> DATA BELOW
== Segment start ==

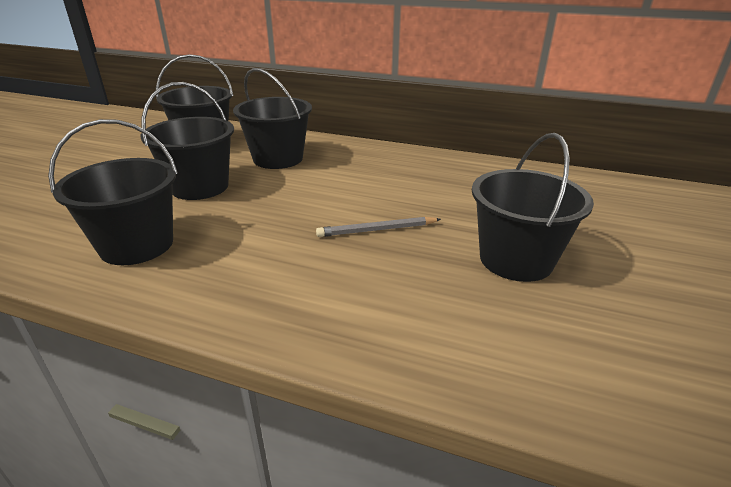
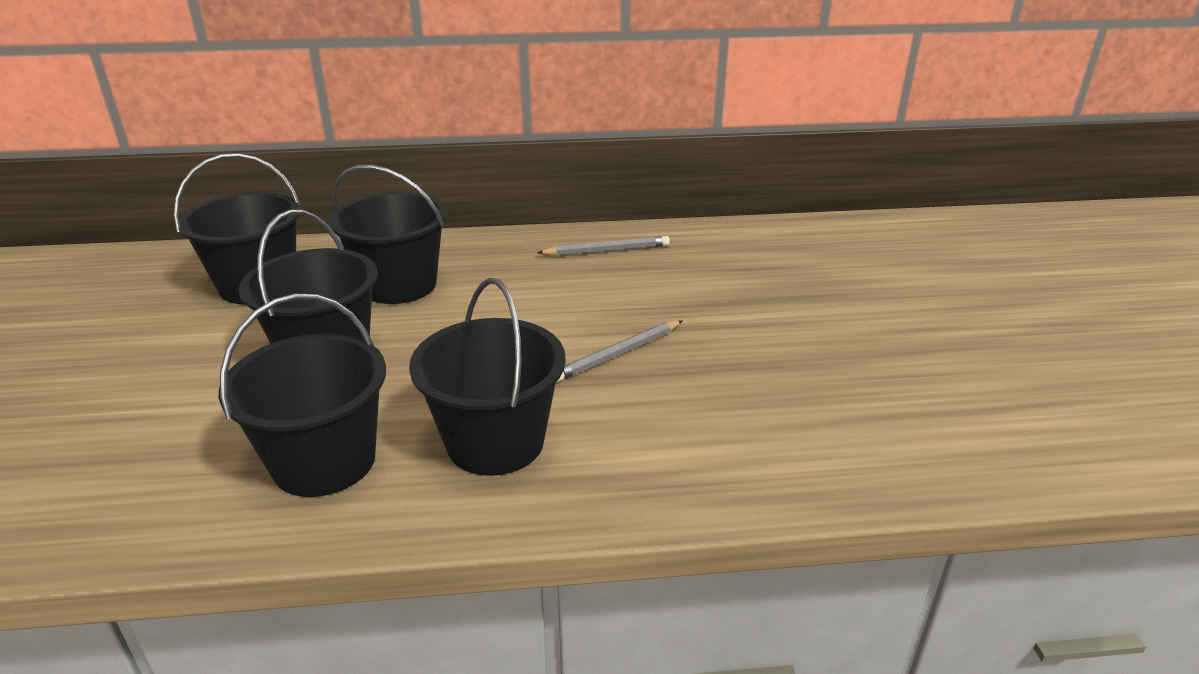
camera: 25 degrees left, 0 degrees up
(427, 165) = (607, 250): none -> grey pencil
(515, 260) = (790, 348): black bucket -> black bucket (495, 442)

== Segment end ==

Retype the full listing exactly; pictures stay out.

> REPLY
camera: 25 degrees left, 0 degrees up
(427, 165) = (607, 250): none -> grey pencil
(515, 260) = (790, 348): black bucket -> black bucket (495, 442)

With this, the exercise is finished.